**What the task asks**
Reproduce every entry below exactly, minus the pictures.

**Task material**
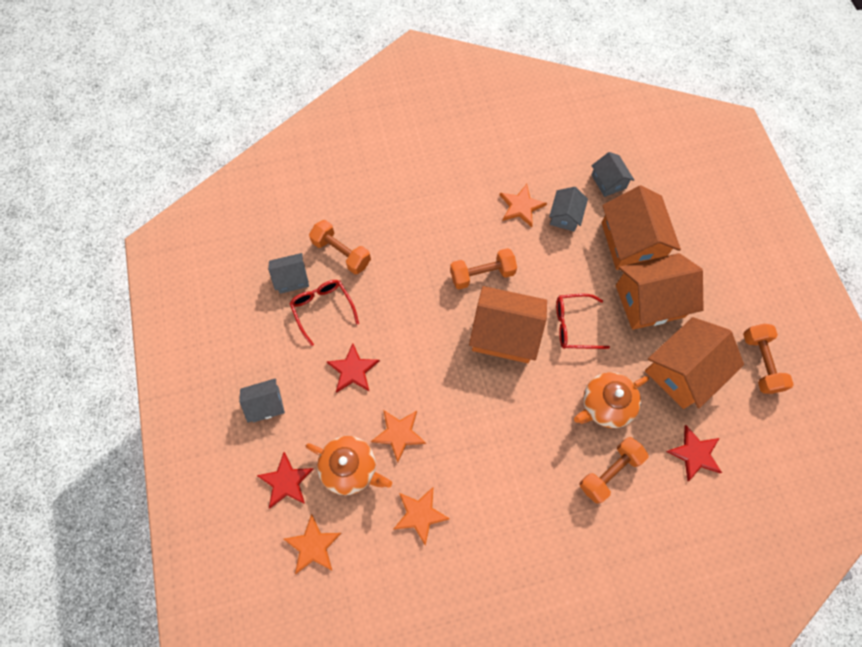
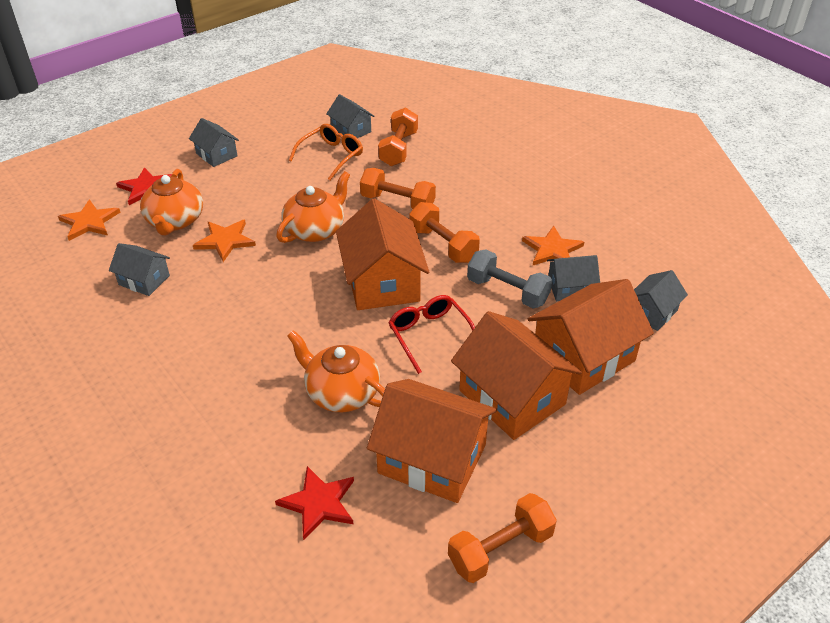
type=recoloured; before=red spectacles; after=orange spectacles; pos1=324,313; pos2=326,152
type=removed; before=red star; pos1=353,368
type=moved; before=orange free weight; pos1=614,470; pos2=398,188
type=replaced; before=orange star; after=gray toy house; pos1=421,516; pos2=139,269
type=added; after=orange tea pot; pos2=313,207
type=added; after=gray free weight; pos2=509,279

**Solution**
type=recoloured; before=red spectacles; after=orange spectacles; pos1=324,313; pos2=326,152
type=removed; before=red star; pos1=353,368
type=moved; before=orange free weight; pos1=614,470; pos2=398,188
type=replaced; before=orange star; after=gray toy house; pos1=421,516; pos2=139,269
type=added; after=orange tea pot; pos2=313,207
type=added; after=gray free weight; pos2=509,279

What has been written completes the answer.